*** PROVIDED ENTRIES ***
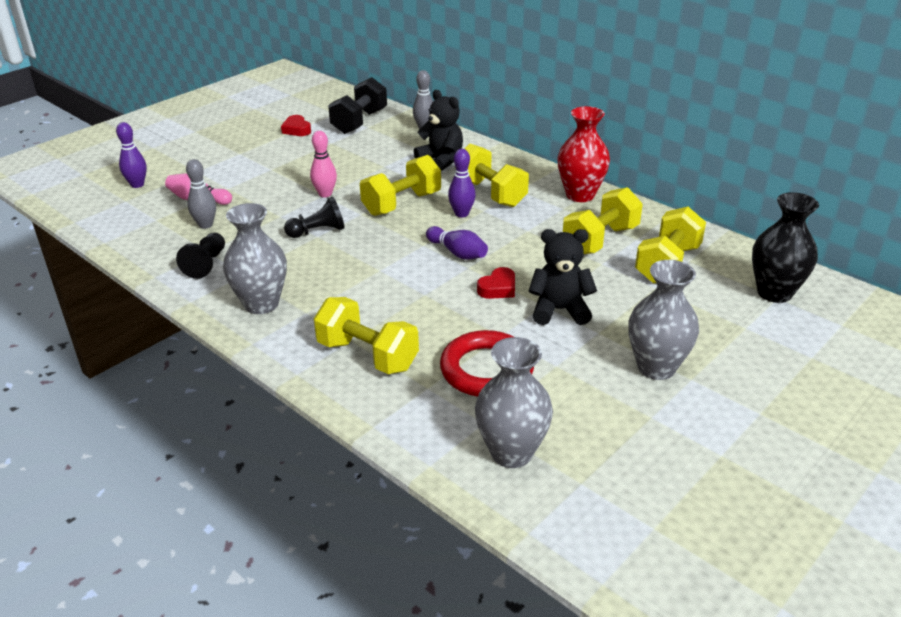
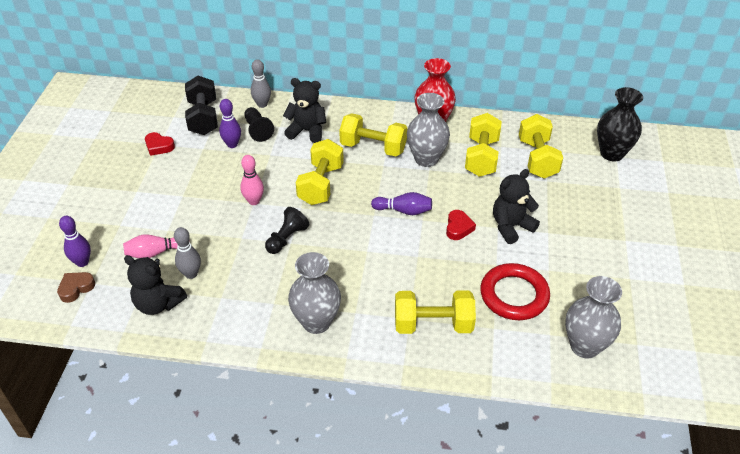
camera: 35 degrees left, 10 degrees up
(110, 200) = (76, 288): none -> brown heart
(153, 235) = (158, 304): none -> black teddy bear
(206, 264) = (234, 309): black pawn -> black pawn (258, 130)
(461, 214) = (372, 175): purple bowling pin -> purple bowling pin (232, 144)
(656, 367) = (601, 242): grey vase -> grey vase (426, 159)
***
EXERCISE GOAL →
The expected output is the lines from the one with "(153, 235) = (158, 304): none" through the end of the data, exactly as written and nothing more.

RESULT →
(153, 235) = (158, 304): none -> black teddy bear
(206, 264) = (234, 309): black pawn -> black pawn (258, 130)
(461, 214) = (372, 175): purple bowling pin -> purple bowling pin (232, 144)
(656, 367) = (601, 242): grey vase -> grey vase (426, 159)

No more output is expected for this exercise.